> RECORDS FOR THE EXERCISE:
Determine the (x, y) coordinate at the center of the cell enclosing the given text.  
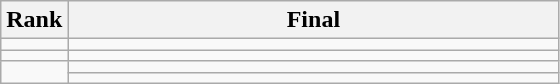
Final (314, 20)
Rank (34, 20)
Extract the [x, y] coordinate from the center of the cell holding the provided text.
...
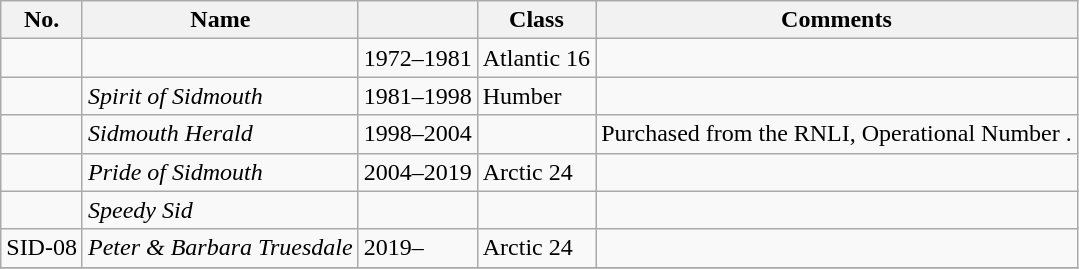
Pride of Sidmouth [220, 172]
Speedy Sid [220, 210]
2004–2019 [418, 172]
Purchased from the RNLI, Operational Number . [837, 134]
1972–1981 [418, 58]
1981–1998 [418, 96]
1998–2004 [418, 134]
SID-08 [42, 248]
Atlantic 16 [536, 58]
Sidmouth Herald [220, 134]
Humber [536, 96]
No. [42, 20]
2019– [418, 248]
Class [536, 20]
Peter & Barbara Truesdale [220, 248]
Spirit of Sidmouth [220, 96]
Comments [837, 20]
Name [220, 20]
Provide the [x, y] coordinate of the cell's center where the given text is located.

> TASK STATEMENT: Give the stretch of the records from the line containing "Final (314, 20)" through the line containing "Extract the [x, y]" as a Markdown table with the columns Row and Line, numbering each line and leaving out blank lines.

> FULL RESPONSE:
| Row | Line |
|---|---|
| 1 | Final (314, 20) |
| 2 | Rank (34, 20) |
| 3 | Extract the [x, y] coordinate from the center of the cell holding the provided text. |